_REQUIRED ACTION:_ Output every record verbatim, and omit each picture.

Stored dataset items
Start of Block

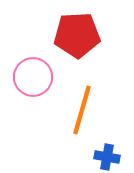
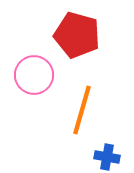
red pentagon: rotated 18 degrees clockwise
pink circle: moved 1 px right, 2 px up
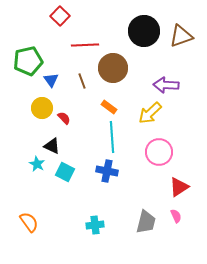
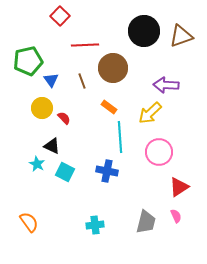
cyan line: moved 8 px right
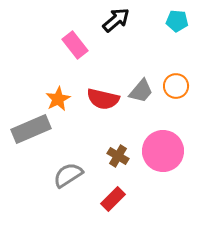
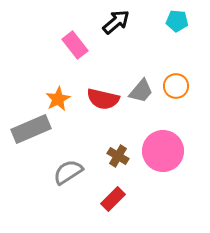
black arrow: moved 2 px down
gray semicircle: moved 3 px up
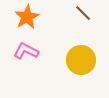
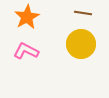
brown line: rotated 36 degrees counterclockwise
yellow circle: moved 16 px up
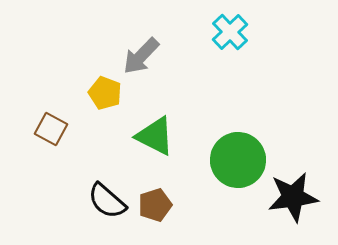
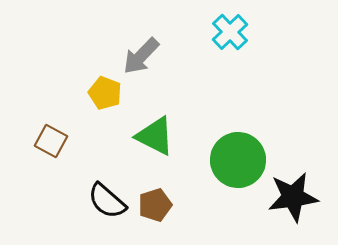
brown square: moved 12 px down
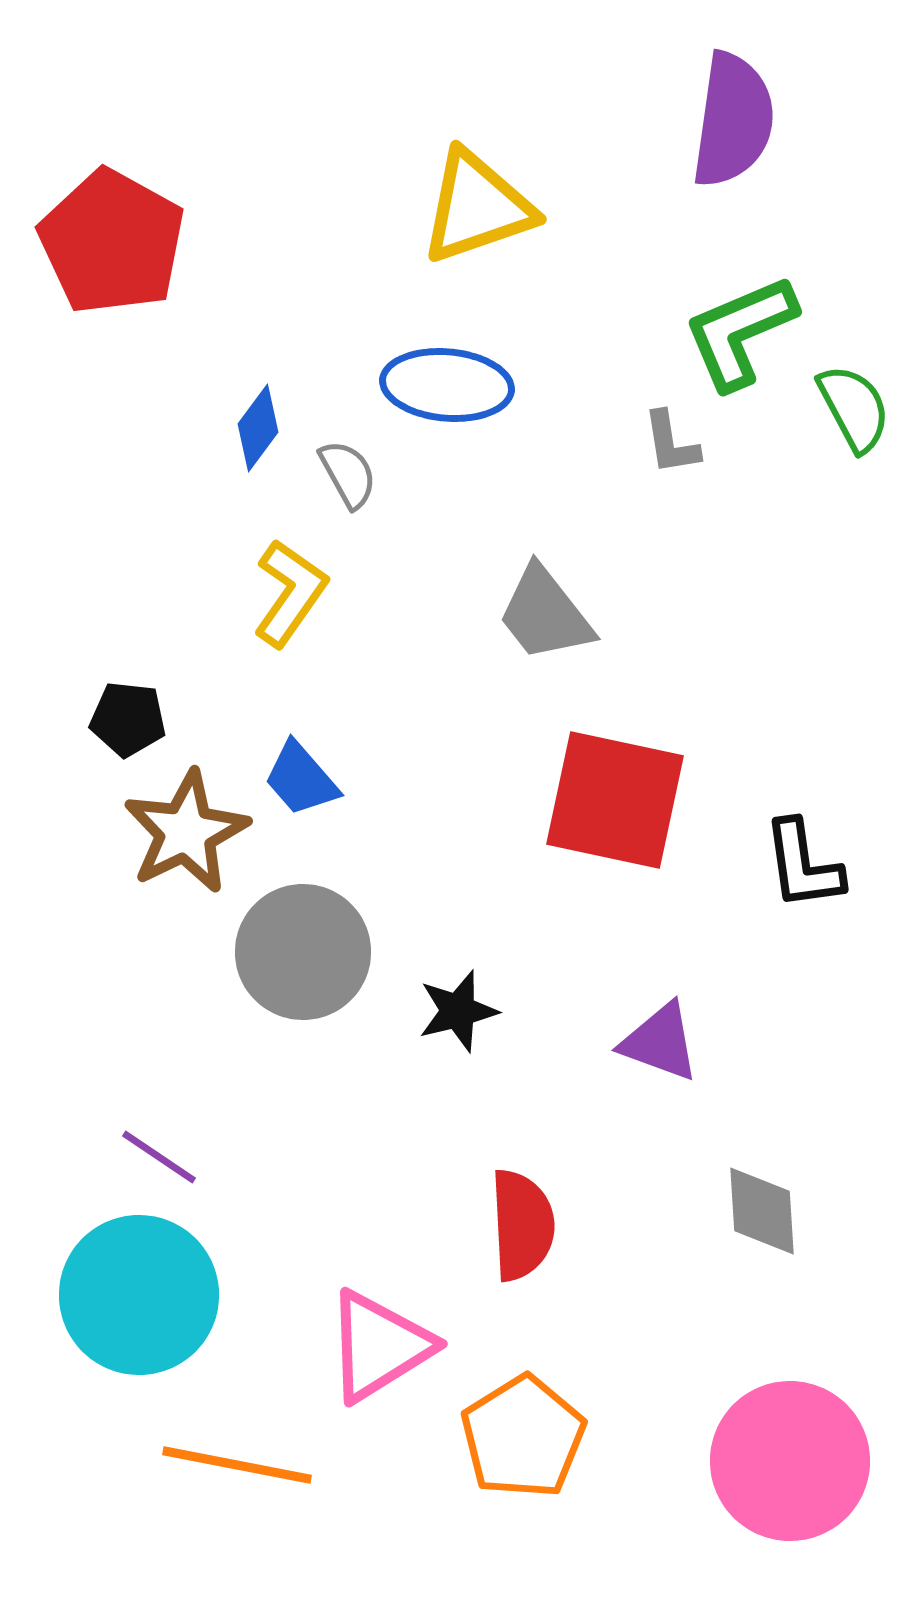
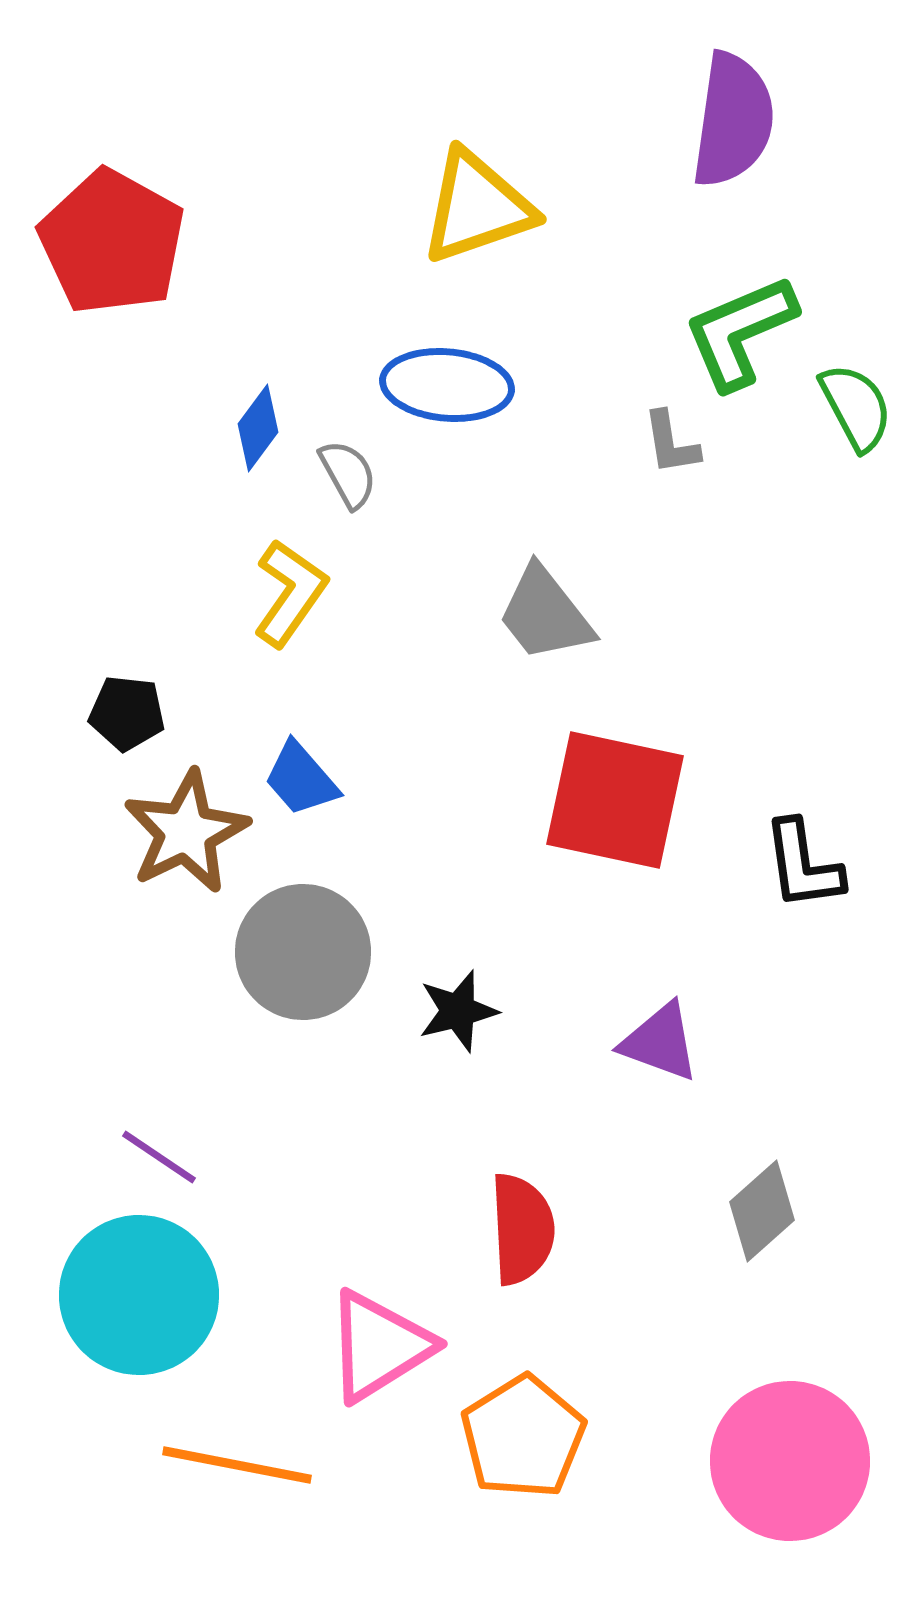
green semicircle: moved 2 px right, 1 px up
black pentagon: moved 1 px left, 6 px up
gray diamond: rotated 52 degrees clockwise
red semicircle: moved 4 px down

End of Block

_SOLUTION:_
red pentagon: rotated 18 degrees clockwise
pink circle: moved 1 px right, 2 px up
cyan line: moved 8 px right
black arrow: moved 2 px down
gray semicircle: moved 3 px up
brown line: rotated 36 degrees counterclockwise
yellow circle: moved 16 px up
brown square: moved 12 px down
green semicircle: moved 2 px right, 1 px up
black pentagon: moved 1 px left, 6 px up
gray diamond: rotated 52 degrees clockwise
red semicircle: moved 4 px down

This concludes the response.